• **ACTIVITY**
I'd like the entries repeated exactly, pictures omitted.

Stored entries:
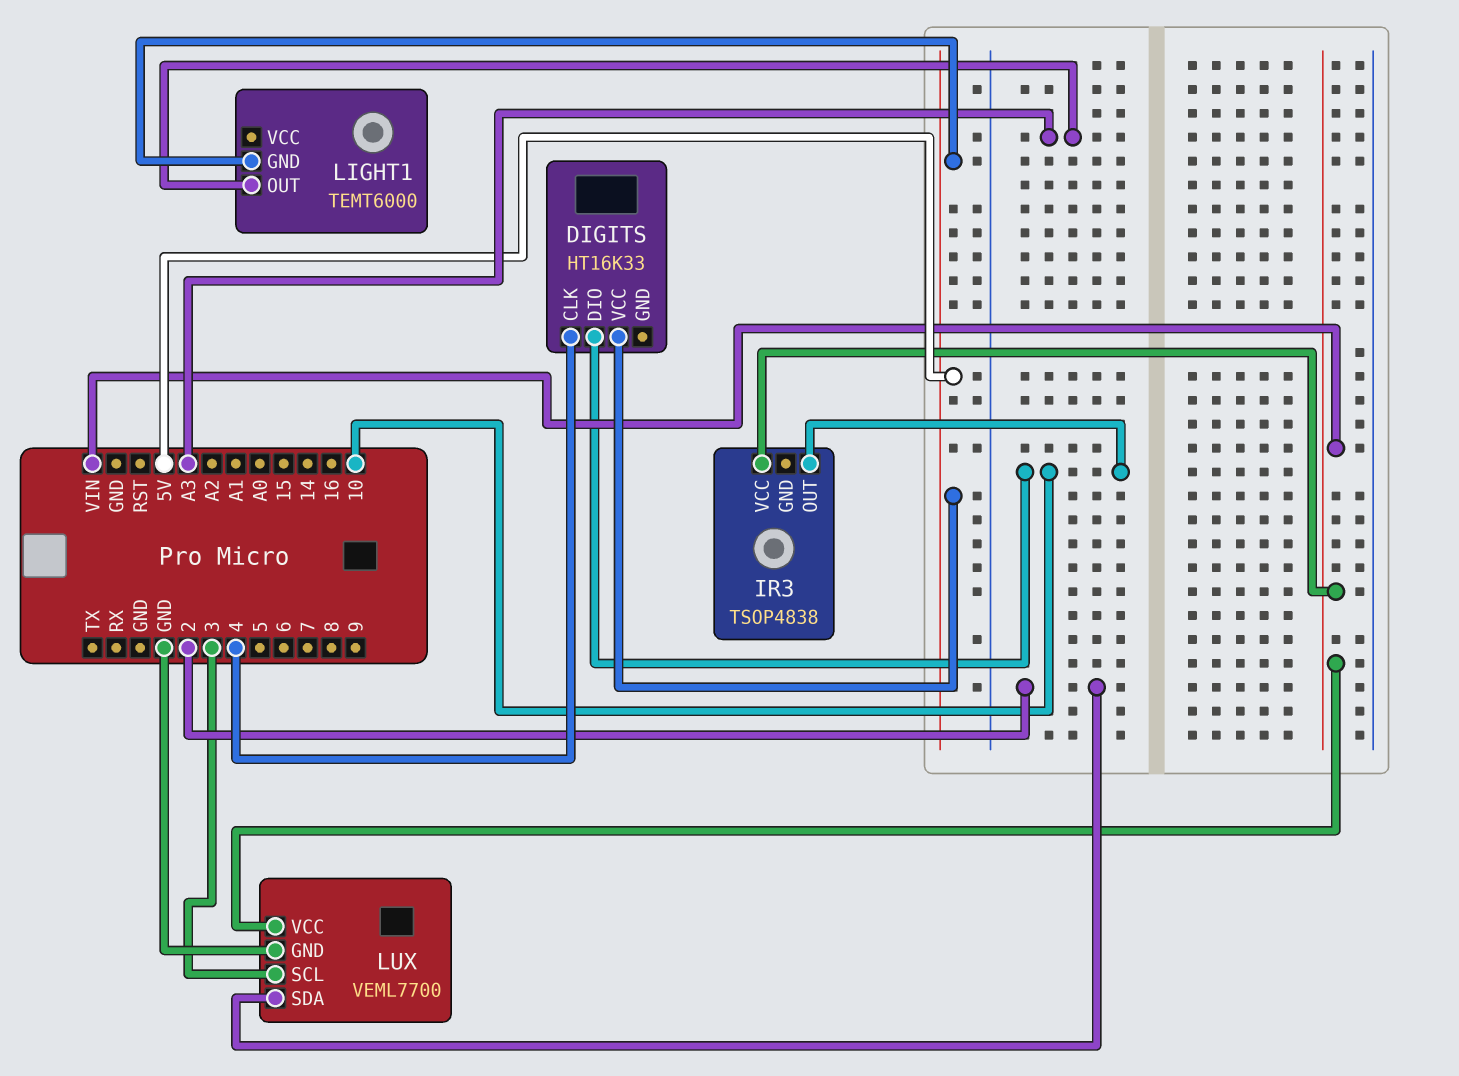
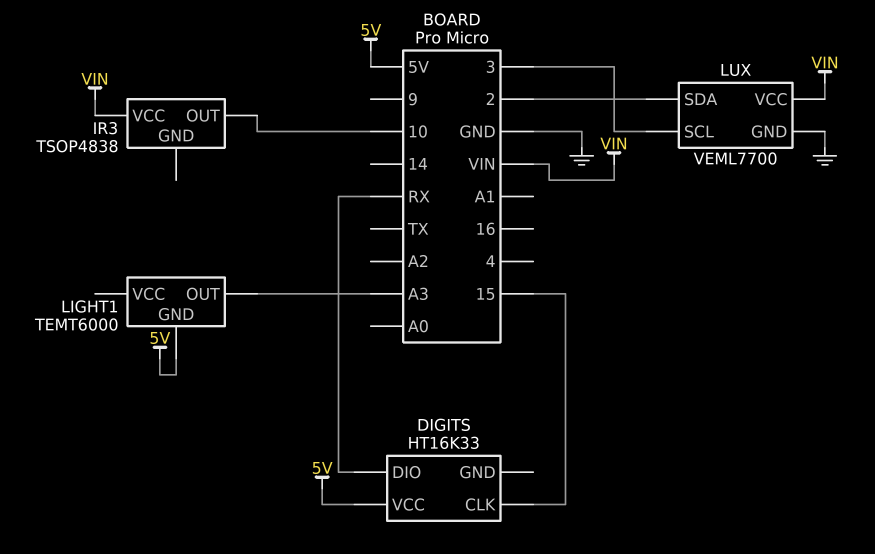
DIGITS pin CLK: 4 -> 15
DIGITS pin DIO: 10 -> RX

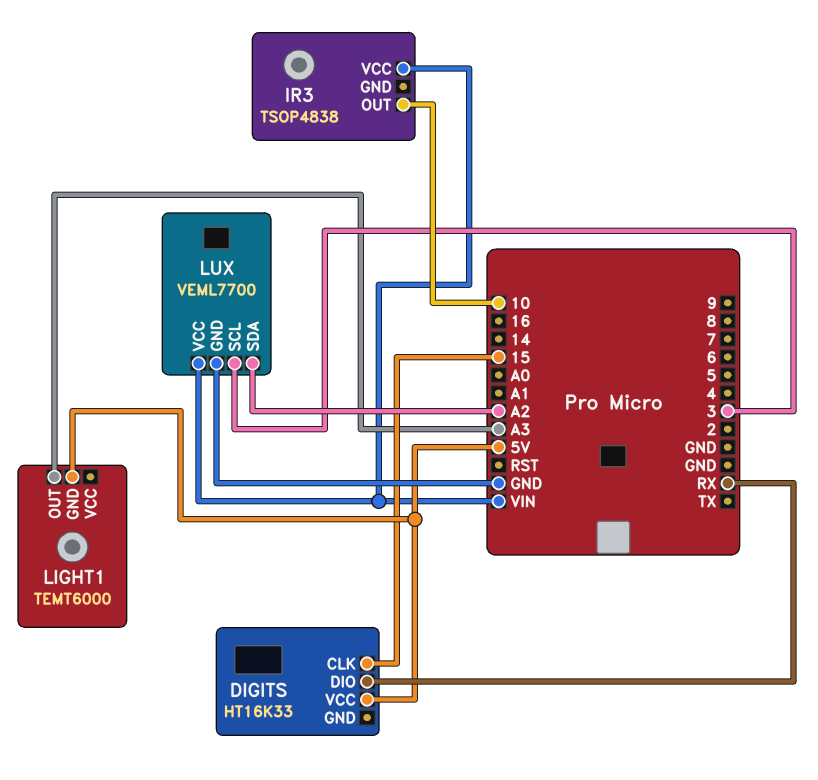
LUX pin SDA: 2 -> A2

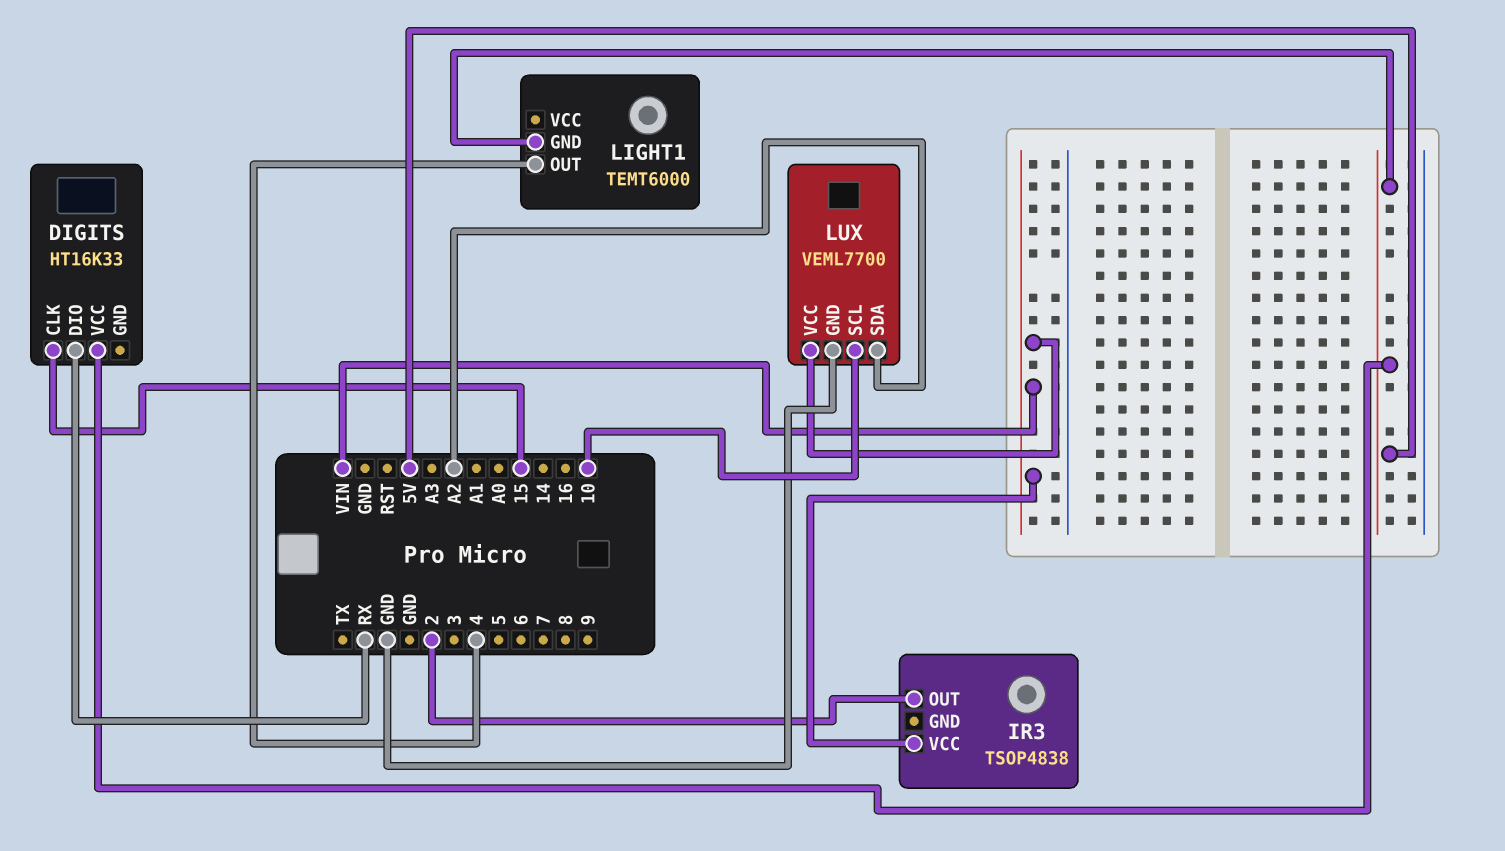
IR3 pin OUT: 10 -> 2
LIGHT1 pin OUT: A3 -> 4
LUX pin SCL: 3 -> 10

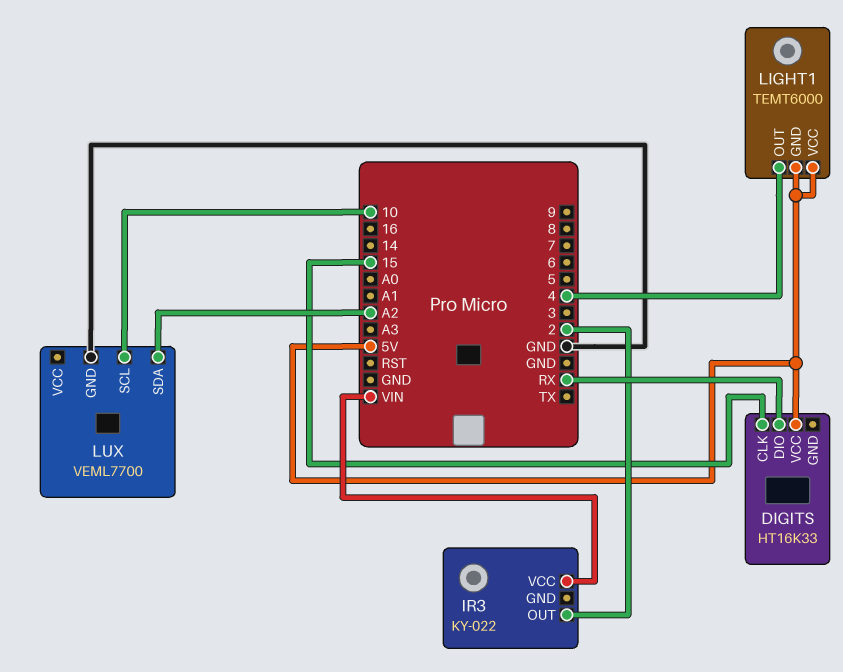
IR3: TSOP4838 -> KY-022
LIGHT1 pin VCC: none -> 5V
LUX pin VCC: VIN -> none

• **ANSWER BOX**
DIGITS pin CLK: 4 -> 15
DIGITS pin DIO: 10 -> RX

LUX pin SDA: 2 -> A2

IR3 pin OUT: 10 -> 2
LIGHT1 pin OUT: A3 -> 4
LUX pin SCL: 3 -> 10

IR3: TSOP4838 -> KY-022
LIGHT1 pin VCC: none -> 5V
LUX pin VCC: VIN -> none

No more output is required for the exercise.